• [TASK DESCRIPTION] Your copy of the data should match it exactly, except that the pictures are gone.

• [EXERCISE DATA]
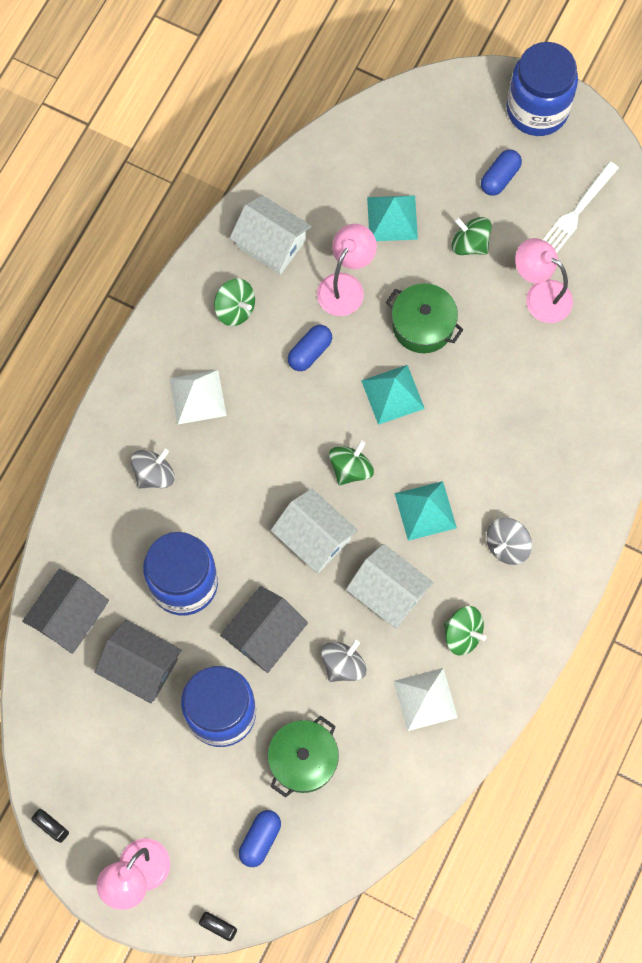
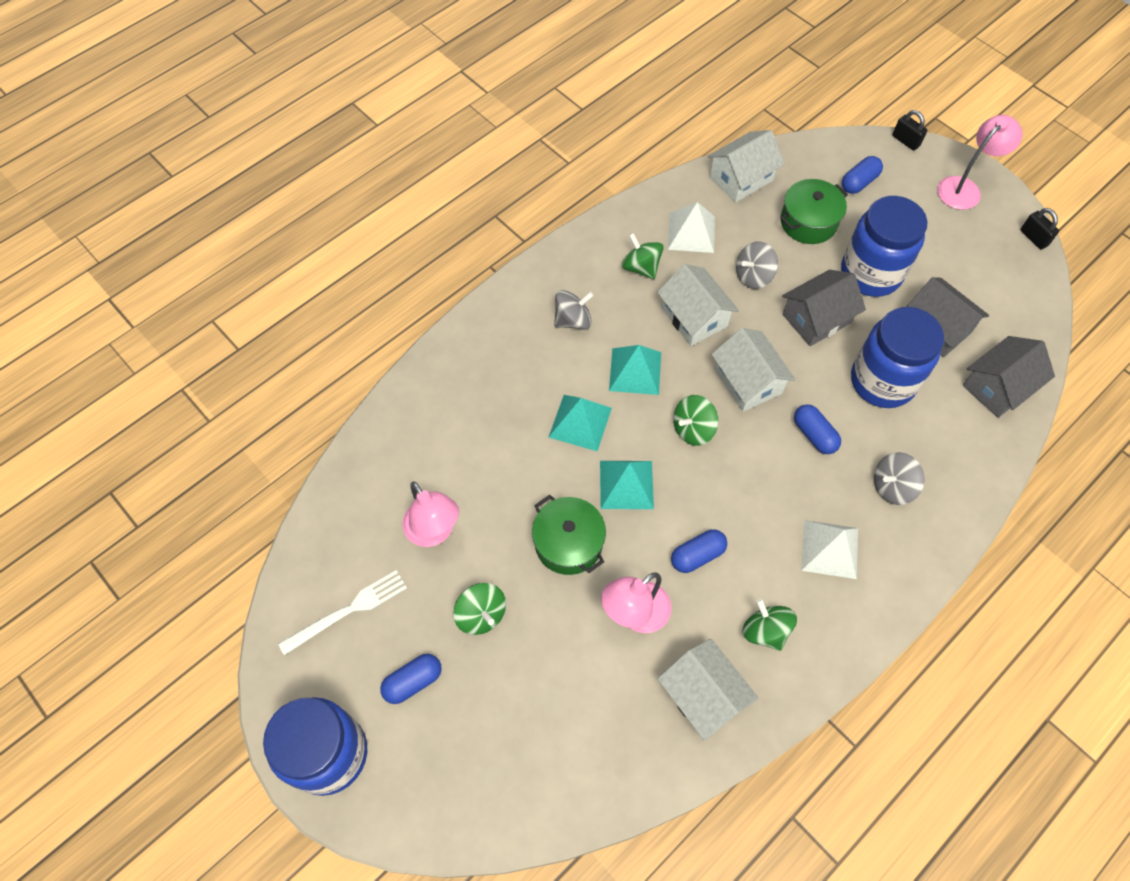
camera: 160 degrees left, 10 degrees down
turquoise pyramid [367,195,418,241] -> turquoise pyramid moved to [548,395,612,451]
none -> white house [708,130,784,202]
none -> blue capsule [794,404,841,454]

• [WRITTEN SOLUTION]
camera: 160 degrees left, 10 degrees down
turquoise pyramid [367,195,418,241] -> turquoise pyramid moved to [548,395,612,451]
none -> white house [708,130,784,202]
none -> blue capsule [794,404,841,454]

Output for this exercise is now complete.